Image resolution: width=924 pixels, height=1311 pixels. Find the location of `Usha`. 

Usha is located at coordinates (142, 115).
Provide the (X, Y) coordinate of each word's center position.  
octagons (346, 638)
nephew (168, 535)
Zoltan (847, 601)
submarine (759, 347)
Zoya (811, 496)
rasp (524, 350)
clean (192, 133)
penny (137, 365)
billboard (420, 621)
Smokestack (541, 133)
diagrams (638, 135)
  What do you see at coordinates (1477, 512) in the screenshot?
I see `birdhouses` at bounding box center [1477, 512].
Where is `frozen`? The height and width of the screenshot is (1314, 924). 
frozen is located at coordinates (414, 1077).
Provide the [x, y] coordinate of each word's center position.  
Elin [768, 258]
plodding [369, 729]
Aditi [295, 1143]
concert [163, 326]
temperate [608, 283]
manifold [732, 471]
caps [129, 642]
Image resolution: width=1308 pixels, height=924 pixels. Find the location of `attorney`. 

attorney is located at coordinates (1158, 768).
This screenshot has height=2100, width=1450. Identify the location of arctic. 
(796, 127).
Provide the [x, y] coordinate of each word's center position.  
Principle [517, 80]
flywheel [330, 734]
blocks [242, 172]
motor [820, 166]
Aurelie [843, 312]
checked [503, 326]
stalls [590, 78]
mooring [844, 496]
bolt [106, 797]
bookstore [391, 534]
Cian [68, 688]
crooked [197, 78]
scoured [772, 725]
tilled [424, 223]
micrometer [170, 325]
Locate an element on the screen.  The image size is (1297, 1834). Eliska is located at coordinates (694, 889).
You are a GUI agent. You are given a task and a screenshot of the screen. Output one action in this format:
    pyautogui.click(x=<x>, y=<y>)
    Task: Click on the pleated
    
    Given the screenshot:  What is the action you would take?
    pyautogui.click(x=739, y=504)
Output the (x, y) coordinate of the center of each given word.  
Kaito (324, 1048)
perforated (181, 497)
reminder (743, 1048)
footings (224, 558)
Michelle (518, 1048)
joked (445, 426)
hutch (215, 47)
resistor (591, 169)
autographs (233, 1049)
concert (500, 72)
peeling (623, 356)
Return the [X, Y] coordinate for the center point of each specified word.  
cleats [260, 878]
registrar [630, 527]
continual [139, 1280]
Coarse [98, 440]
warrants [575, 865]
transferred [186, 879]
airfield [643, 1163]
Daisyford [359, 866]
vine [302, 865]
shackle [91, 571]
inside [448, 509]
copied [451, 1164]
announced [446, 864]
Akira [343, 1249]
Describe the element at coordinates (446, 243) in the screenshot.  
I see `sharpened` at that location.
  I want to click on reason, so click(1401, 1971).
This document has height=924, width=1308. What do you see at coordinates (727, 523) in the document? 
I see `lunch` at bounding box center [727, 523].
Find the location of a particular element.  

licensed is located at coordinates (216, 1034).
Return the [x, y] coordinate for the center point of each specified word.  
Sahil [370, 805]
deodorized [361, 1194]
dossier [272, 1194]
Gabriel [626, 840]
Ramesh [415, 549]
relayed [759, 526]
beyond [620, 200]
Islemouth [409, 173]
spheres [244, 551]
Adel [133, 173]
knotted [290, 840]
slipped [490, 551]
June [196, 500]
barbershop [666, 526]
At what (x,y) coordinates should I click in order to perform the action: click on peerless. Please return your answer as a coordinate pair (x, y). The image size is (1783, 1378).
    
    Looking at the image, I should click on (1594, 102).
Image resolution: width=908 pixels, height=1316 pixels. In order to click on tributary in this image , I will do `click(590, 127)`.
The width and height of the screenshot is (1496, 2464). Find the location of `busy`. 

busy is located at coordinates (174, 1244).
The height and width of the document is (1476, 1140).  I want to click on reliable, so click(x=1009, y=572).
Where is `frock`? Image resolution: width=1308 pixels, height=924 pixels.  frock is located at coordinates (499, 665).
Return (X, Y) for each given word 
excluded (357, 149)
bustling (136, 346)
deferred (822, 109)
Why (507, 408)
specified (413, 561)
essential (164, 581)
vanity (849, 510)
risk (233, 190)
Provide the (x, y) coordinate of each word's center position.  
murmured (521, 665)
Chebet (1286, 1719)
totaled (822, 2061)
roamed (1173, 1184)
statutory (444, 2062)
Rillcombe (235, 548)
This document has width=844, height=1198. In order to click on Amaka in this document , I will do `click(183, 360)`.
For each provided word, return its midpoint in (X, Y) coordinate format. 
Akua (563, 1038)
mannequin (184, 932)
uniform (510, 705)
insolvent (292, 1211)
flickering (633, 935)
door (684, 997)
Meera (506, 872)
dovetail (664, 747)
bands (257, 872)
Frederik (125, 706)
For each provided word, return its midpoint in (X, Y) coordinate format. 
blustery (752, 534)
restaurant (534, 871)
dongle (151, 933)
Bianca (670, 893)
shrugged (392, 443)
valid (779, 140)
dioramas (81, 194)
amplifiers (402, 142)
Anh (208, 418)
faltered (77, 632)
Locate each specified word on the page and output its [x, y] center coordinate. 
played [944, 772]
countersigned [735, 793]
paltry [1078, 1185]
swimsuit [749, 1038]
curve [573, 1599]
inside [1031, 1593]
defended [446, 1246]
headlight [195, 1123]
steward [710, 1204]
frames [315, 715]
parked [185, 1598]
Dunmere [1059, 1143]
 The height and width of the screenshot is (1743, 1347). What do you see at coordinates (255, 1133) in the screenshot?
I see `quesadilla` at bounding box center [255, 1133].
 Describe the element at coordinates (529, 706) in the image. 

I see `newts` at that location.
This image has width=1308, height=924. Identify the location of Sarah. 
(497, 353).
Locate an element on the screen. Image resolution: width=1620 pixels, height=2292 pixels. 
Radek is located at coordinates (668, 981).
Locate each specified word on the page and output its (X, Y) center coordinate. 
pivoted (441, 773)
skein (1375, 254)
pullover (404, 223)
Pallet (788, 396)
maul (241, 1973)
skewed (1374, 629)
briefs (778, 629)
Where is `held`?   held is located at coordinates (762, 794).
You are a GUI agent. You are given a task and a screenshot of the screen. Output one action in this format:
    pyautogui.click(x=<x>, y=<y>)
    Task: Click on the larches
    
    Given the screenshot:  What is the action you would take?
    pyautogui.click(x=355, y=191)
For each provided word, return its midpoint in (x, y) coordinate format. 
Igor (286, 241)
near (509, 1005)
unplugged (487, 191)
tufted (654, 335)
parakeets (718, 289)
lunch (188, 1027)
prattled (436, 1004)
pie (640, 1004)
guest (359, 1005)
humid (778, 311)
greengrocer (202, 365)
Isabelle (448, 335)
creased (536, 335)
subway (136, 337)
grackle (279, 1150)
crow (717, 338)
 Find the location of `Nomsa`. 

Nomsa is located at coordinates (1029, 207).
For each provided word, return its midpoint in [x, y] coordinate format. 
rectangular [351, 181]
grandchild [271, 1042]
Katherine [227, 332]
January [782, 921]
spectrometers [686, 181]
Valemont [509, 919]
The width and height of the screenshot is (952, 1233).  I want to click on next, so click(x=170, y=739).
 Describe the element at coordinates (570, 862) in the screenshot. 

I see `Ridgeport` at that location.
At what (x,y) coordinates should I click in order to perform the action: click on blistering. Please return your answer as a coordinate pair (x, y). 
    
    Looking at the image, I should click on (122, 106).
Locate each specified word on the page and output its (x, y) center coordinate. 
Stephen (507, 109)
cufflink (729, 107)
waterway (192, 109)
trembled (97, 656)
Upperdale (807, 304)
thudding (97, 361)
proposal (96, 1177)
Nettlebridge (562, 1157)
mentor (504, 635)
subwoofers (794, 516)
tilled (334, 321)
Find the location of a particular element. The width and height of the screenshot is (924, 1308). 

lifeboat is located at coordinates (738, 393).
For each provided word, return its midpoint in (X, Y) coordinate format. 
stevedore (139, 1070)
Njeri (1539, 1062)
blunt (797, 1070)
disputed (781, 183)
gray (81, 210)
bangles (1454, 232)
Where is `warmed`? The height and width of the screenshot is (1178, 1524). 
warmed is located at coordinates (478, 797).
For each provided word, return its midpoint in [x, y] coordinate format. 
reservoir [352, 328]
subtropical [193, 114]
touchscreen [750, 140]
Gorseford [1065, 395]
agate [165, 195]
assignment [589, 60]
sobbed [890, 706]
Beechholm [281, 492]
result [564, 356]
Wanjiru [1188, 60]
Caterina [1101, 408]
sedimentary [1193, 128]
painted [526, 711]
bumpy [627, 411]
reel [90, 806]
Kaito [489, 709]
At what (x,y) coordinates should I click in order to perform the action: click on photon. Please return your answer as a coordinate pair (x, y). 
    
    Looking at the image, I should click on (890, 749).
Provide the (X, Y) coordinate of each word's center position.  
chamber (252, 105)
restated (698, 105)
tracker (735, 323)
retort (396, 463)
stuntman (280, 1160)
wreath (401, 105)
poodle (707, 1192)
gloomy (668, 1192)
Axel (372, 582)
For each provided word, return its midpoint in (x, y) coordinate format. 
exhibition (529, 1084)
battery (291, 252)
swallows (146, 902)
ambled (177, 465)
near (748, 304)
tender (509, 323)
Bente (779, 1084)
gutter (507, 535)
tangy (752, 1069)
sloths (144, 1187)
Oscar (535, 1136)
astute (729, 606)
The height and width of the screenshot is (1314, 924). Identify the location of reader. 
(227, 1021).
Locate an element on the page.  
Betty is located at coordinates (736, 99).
#####
Copie de novo os registros, começando na linha que contém "resistor (591, 169)" e parando depois da linha que contém "center [727, 523].". Troque "shackle" por "buckle" e deixe todo o resto igual.

resistor (591, 169)
autographs (233, 1049)
concert (500, 72)
peeling (623, 356)
Return the [X, Y] coordinate for the center point of each specified word.  
cleats [260, 878]
registrar [630, 527]
continual [139, 1280]
Coarse [98, 440]
warrants [575, 865]
transferred [186, 879]
airfield [643, 1163]
Daisyford [359, 866]
vine [302, 865]
buckle [91, 571]
inside [448, 509]
copied [451, 1164]
announced [446, 864]
Akira [343, 1249]
Describe the element at coordinates (446, 243) in the screenshot.  
I see `sharpened` at that location.
  I want to click on reason, so click(1401, 1971).
This document has height=924, width=1308. What do you see at coordinates (727, 523) in the document? 
I see `lunch` at bounding box center [727, 523].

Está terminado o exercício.